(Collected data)
+++++

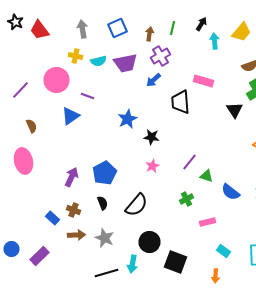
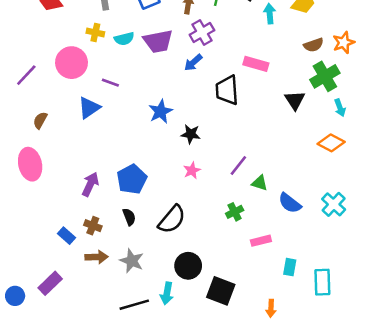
brown semicircle: (32, 126) -> (40, 120), turned -128
blue circle: (12, 249) -> (15, 296), moved
cyan rectangle: (224, 251) -> (290, 267), moved, turned 64

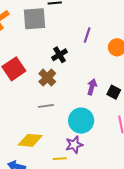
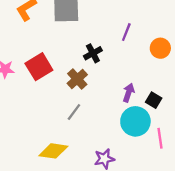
gray line: (46, 106) -> (74, 112), turned -49
cyan circle: (81, 121) -> (135, 121), moved

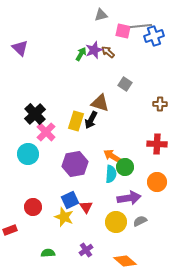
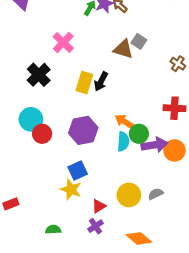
brown triangle: (100, 103) -> (123, 49), moved
brown cross: (160, 104) -> (178, 64), turned 32
pink cross: (46, 132) -> (63, 42), moved
purple arrow: (129, 198) -> (154, 145), moved
red circle: (33, 207) -> (42, 134), moved
red triangle: (86, 207) -> (99, 206), moved, turned 32

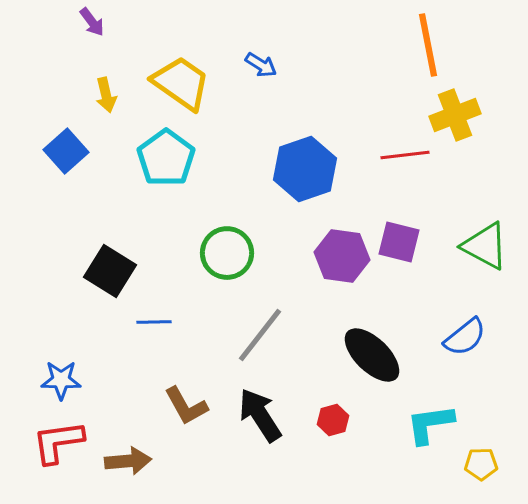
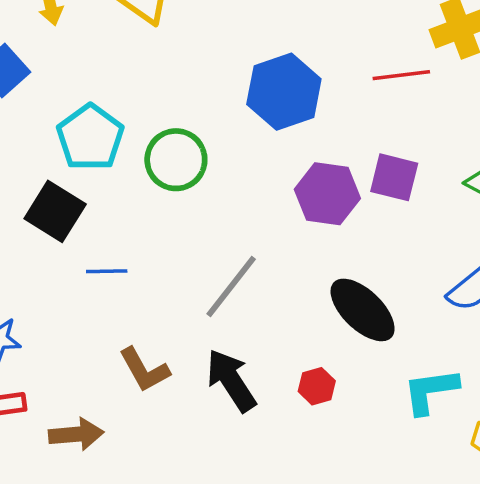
cyan pentagon: (166, 158) -> (90, 137), moved
green circle: (227, 253) -> (176, 160), moved

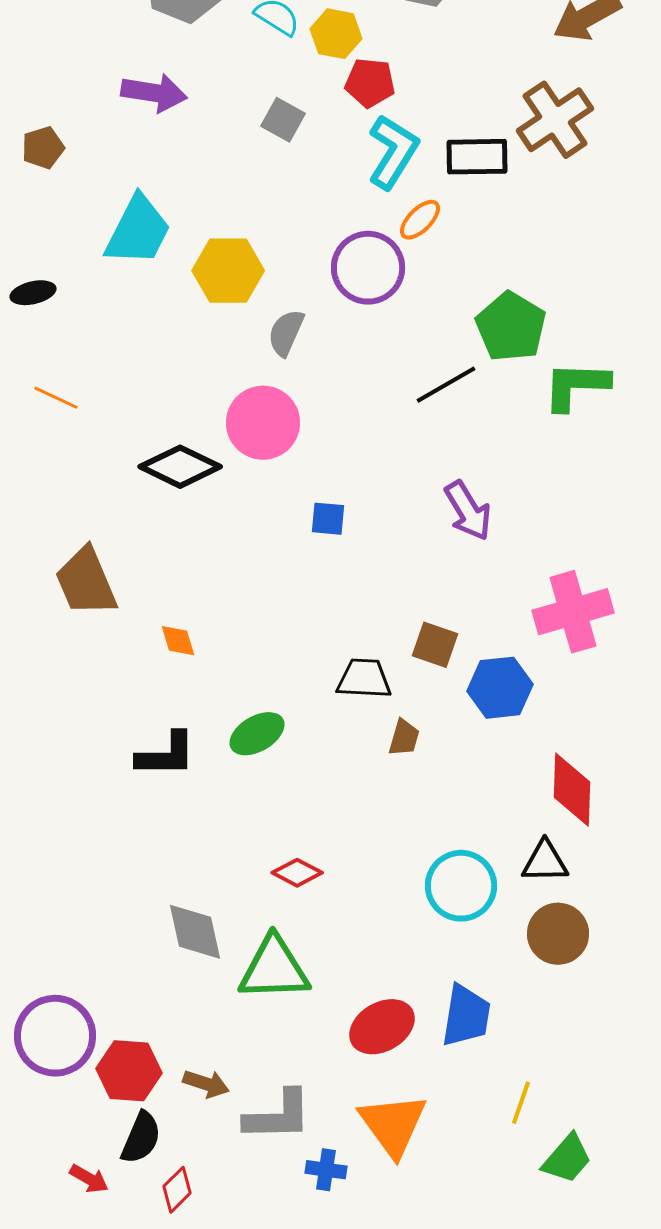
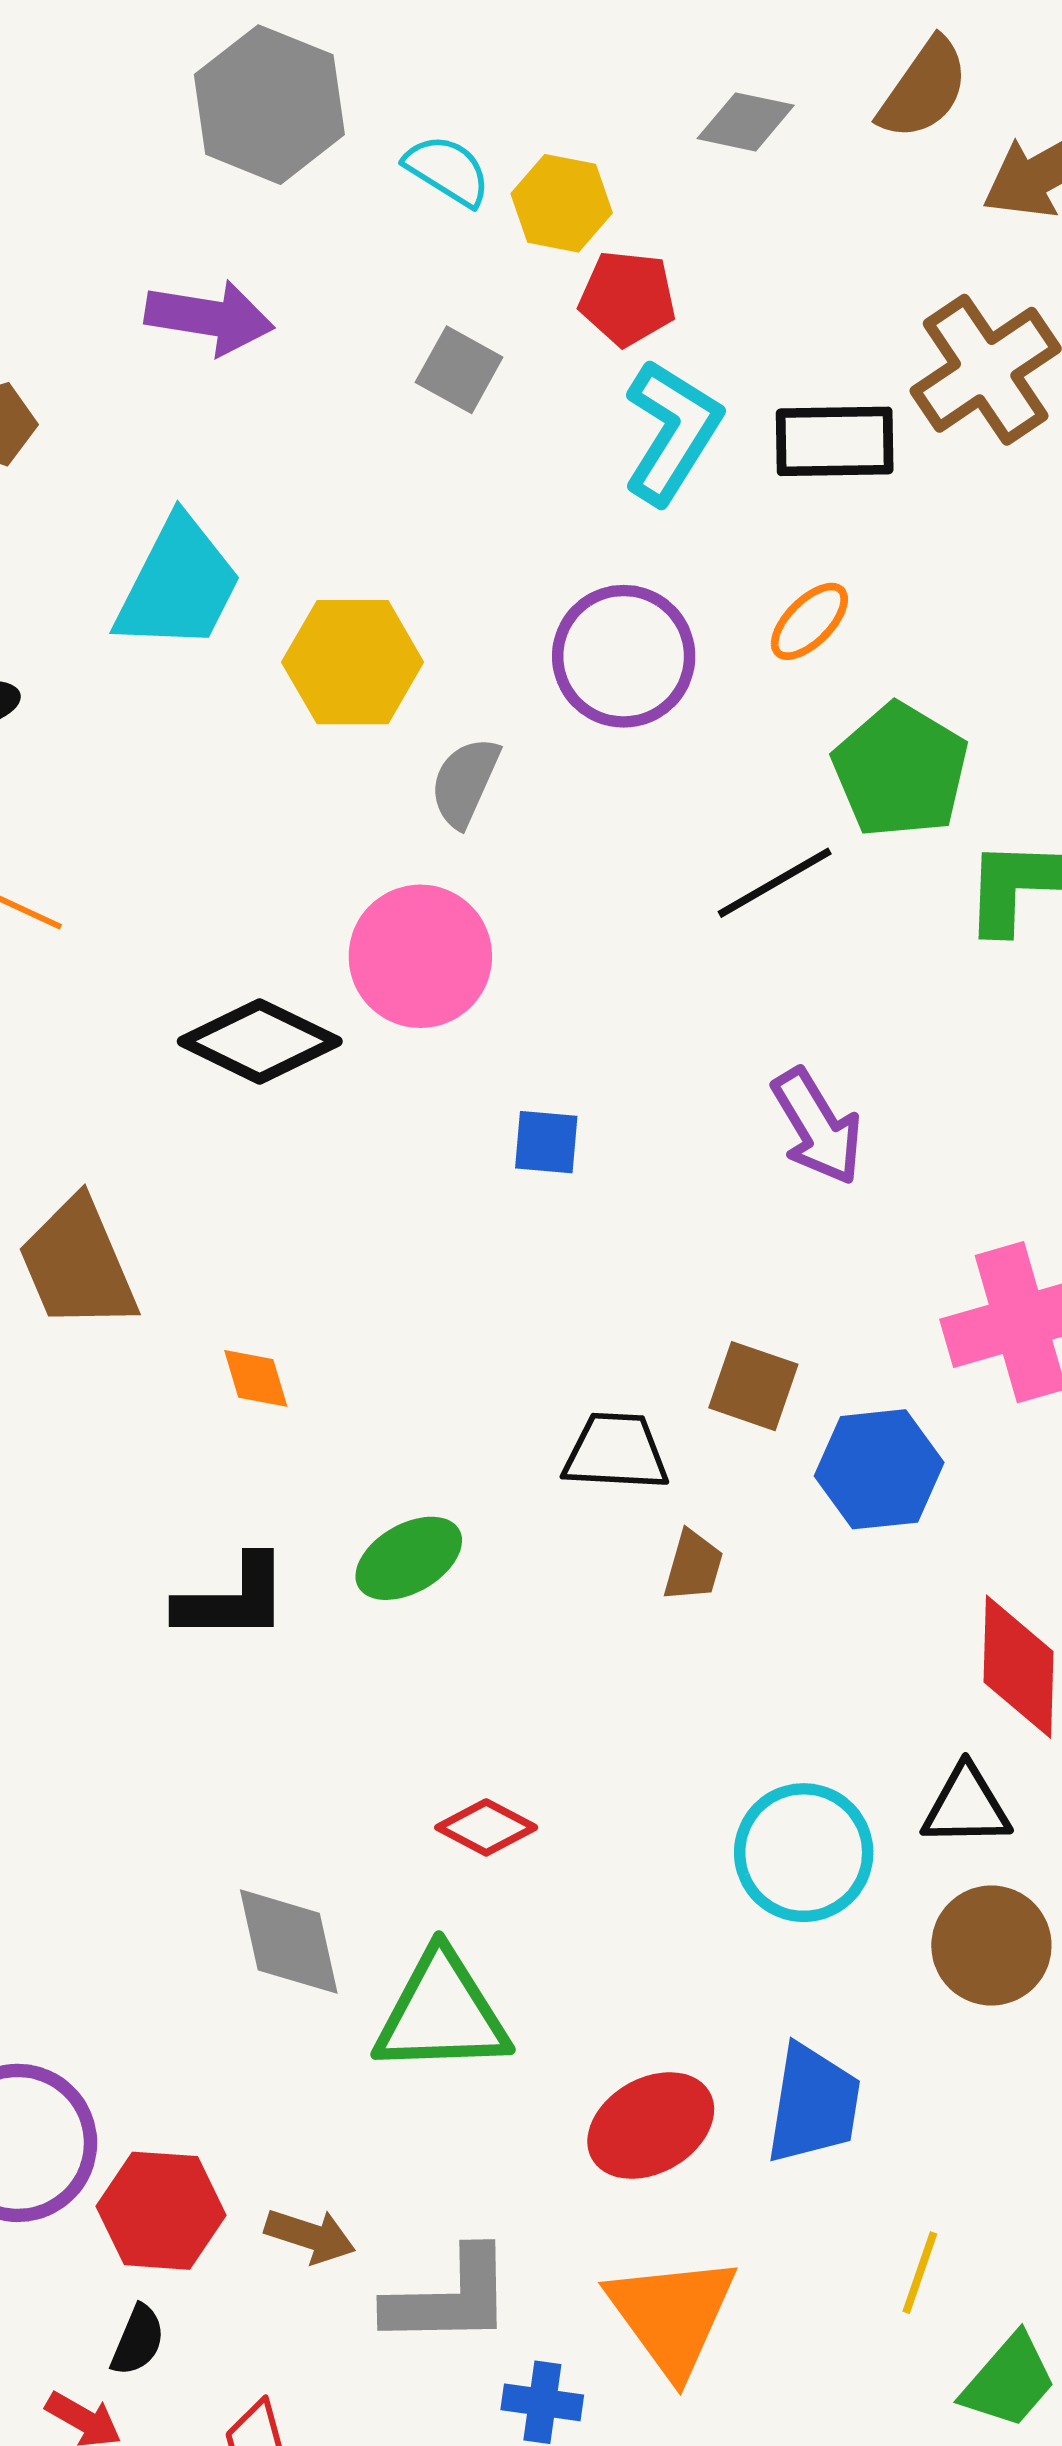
orange ellipse: (420, 220) -> (809, 621), moved
black semicircle: (141, 1138) -> (138, 2340), moved, size x0.7

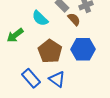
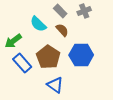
brown semicircle: (74, 19) -> (62, 30), moved
blue rectangle: (31, 78) -> (22, 63), moved

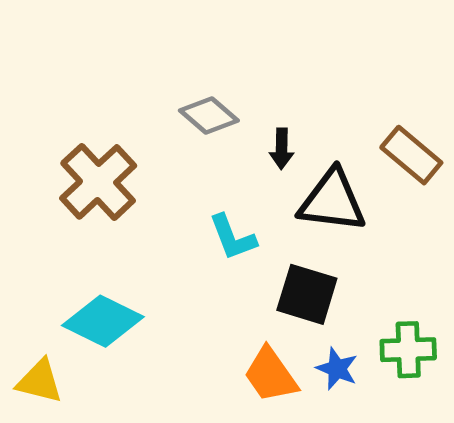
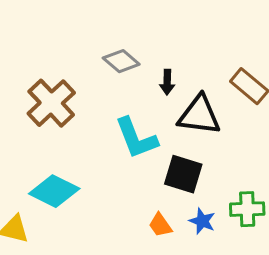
cyan L-shape: (233, 237) -> (136, 138), size x1.4
orange trapezoid: (271, 375) -> (160, 225), size x0.7

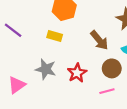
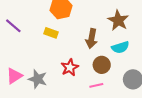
brown arrow: (99, 40) -> (92, 39), turned 48
gray star: (46, 69) -> (38, 79), moved

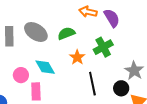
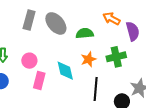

+++++

Task objective:
Although pictures appear among the records above, none are to be output; print exactly the lines from the line containing "green circle: (227, 253) -> (176, 160), moved" through the line containing "blue rectangle: (31, 78) -> (22, 63), moved".

Response area:
green circle: (227, 253) -> (176, 160), moved

orange ellipse: (420, 220) -> (809, 621), moved
black semicircle: (141, 1138) -> (138, 2340), moved, size x0.7

brown semicircle: (74, 19) -> (62, 30), moved
blue rectangle: (31, 78) -> (22, 63), moved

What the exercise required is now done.